:: DATA SHOWN ::

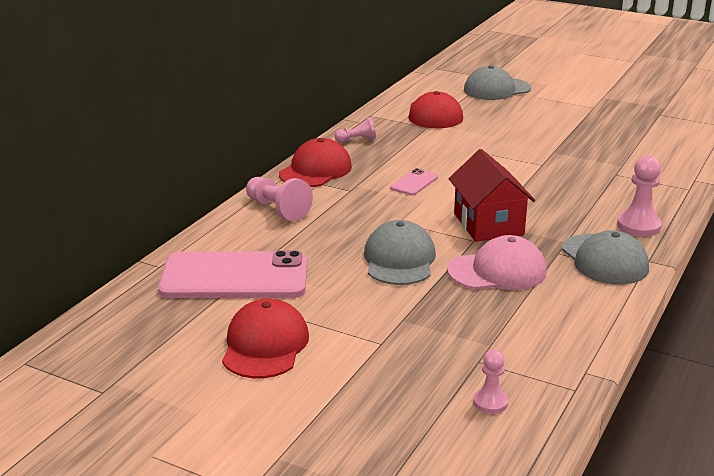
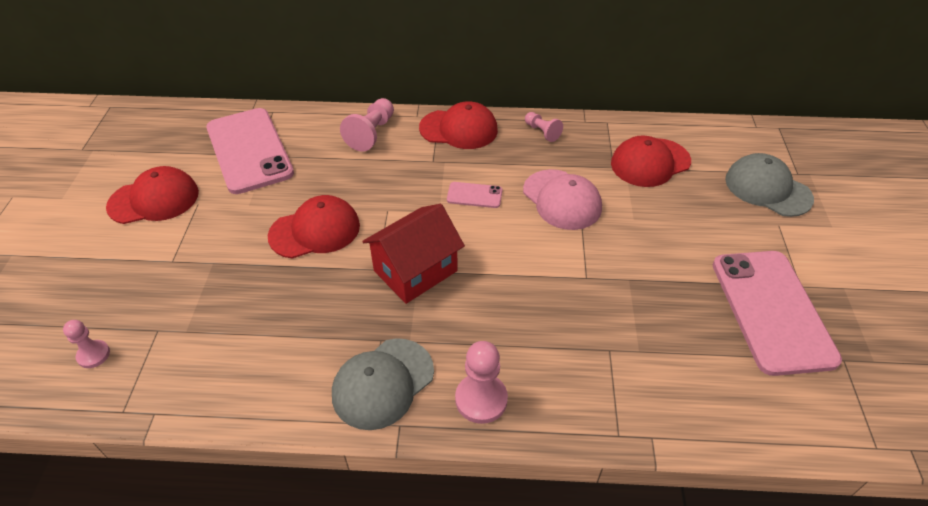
camera: 65 degrees right, 20 degrees up
(399, 260) = (315, 231): grey cap -> red cap
(497, 271) = (321, 302): pink cap -> pink cap (562, 199)
(609, 120) = (772, 310): none -> pink phone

:::

### TASK BRIEF
Write out the whole listing exactly, and drop the pictures.

### SOLUTION BELOW
camera: 65 degrees right, 20 degrees up
(399, 260) = (315, 231): grey cap -> red cap
(497, 271) = (321, 302): pink cap -> pink cap (562, 199)
(609, 120) = (772, 310): none -> pink phone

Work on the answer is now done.